What to produce
Using the listing below, work out how many lines contain the word "STEPPER", and respond with that number alone.

Data provided
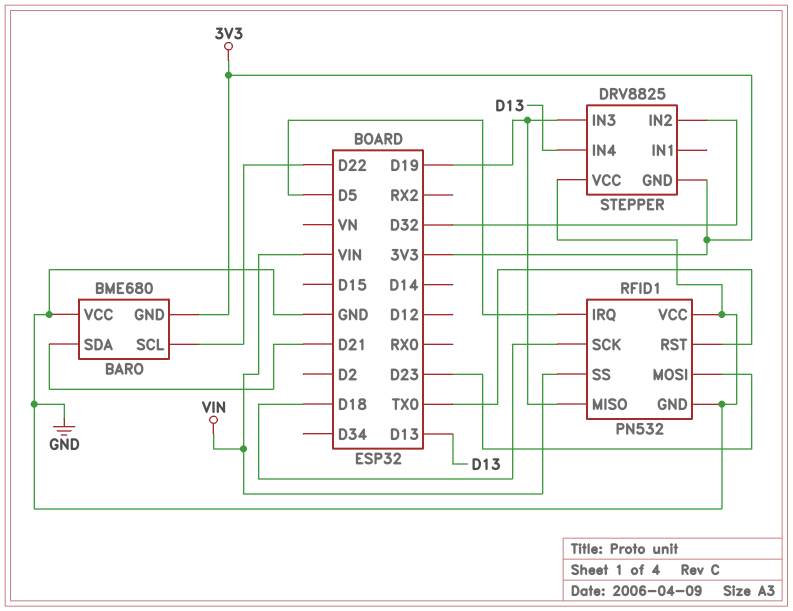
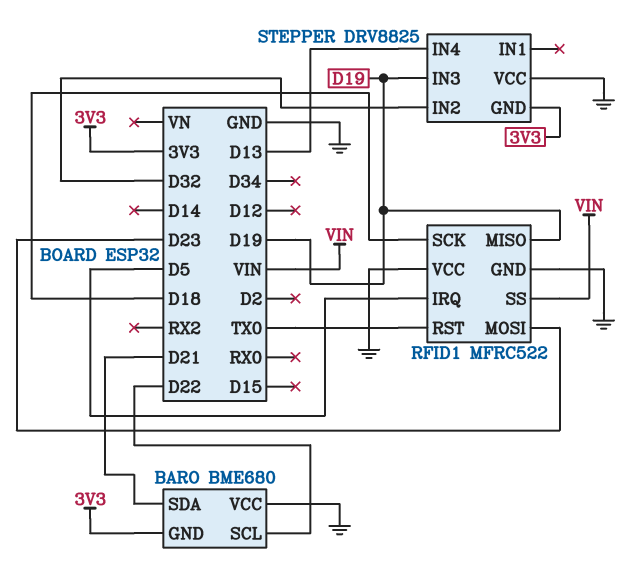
RFID1: PN532 -> MFRC522

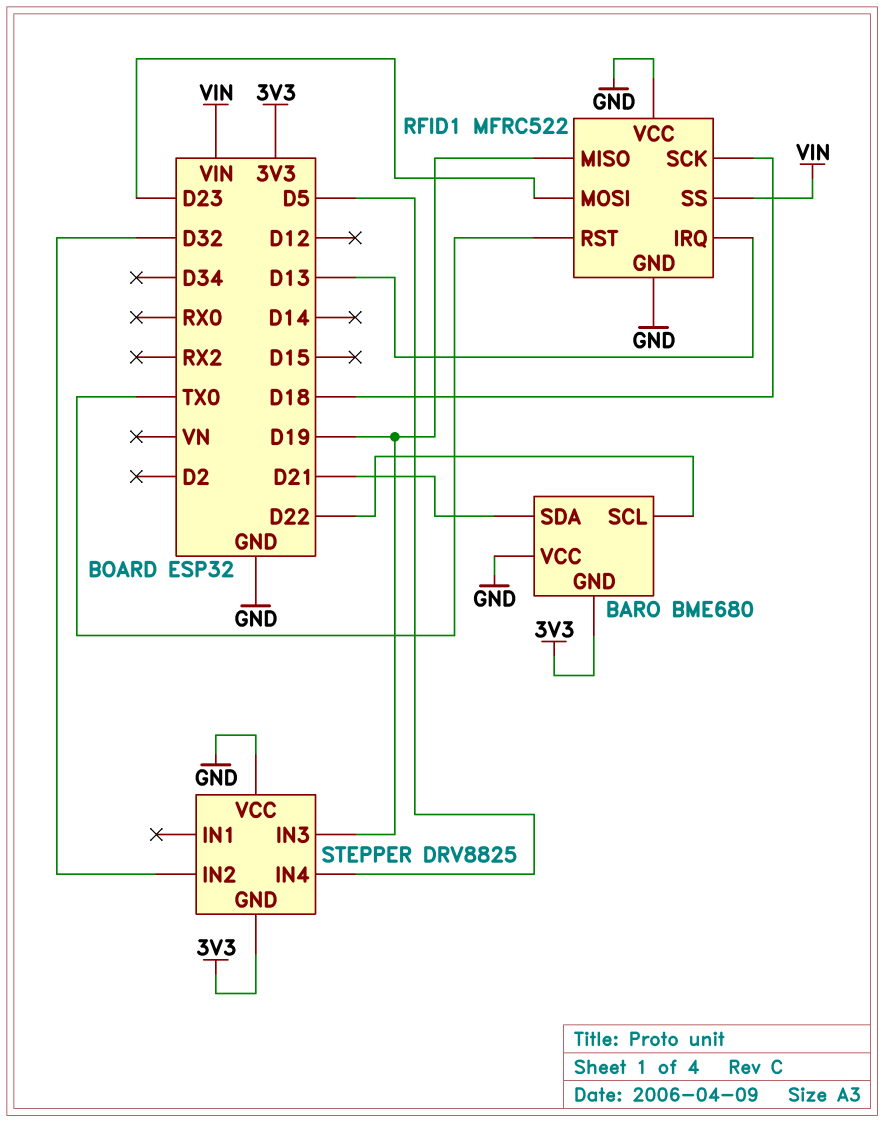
RFID1 pin IRQ: D5 -> D13
STEPPER pin IN4: D13 -> D5

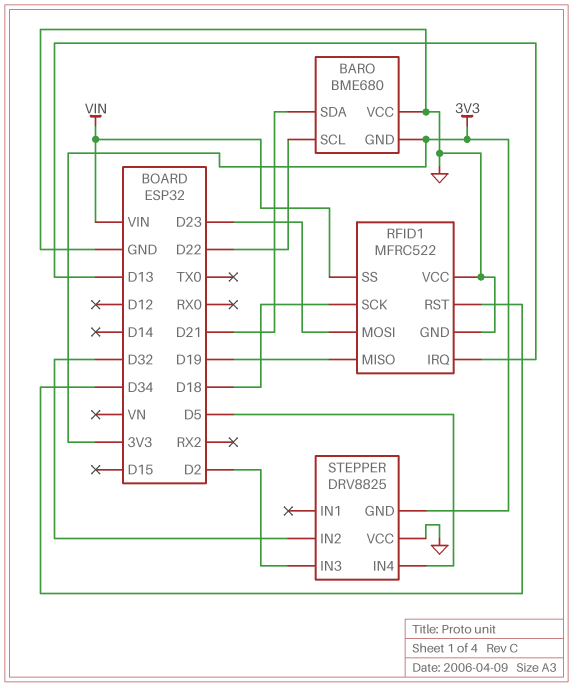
RFID1 pin RST: TX0 -> D34
STEPPER pin IN3: D19 -> D2

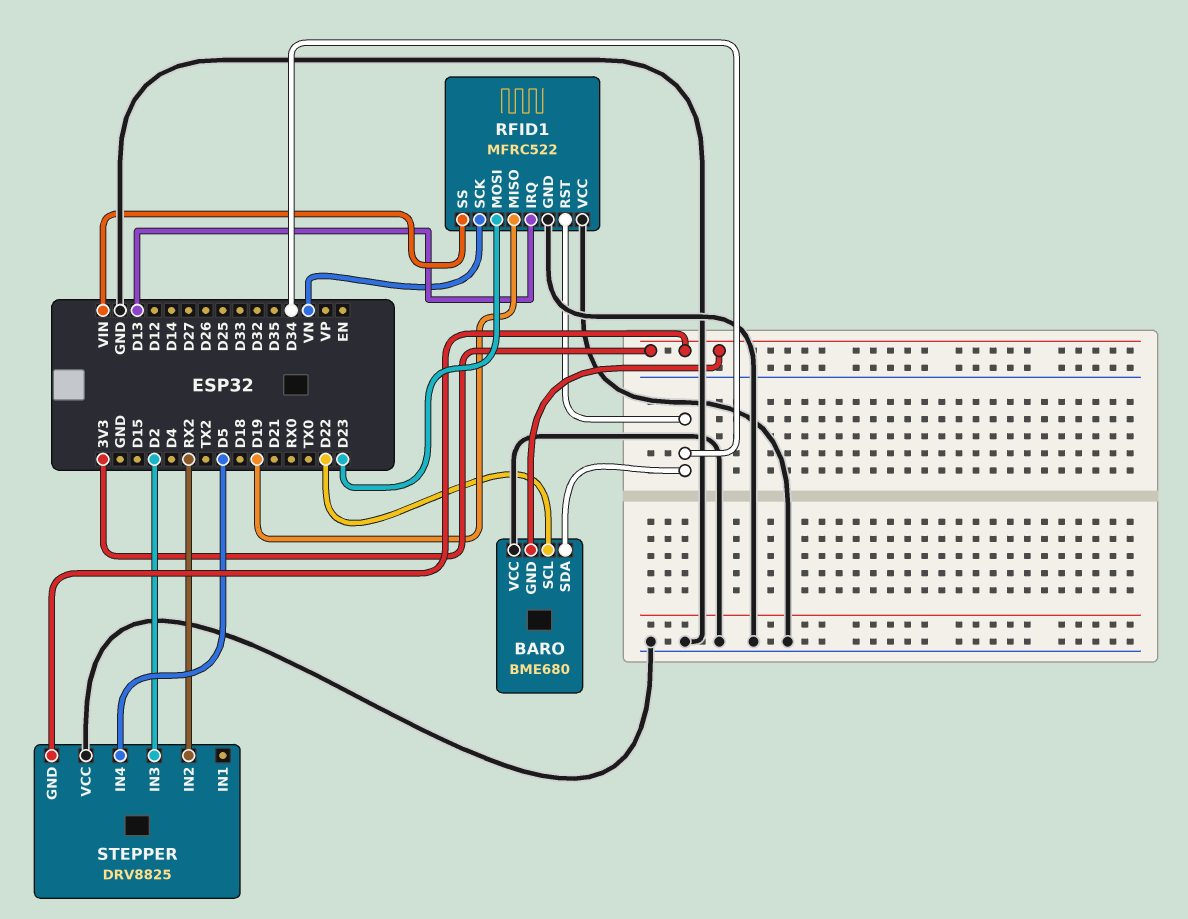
BARO pin SDA: D21 -> D34
RFID1 pin SCK: D18 -> VN
STEPPER pin IN2: D32 -> RX2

Task result
3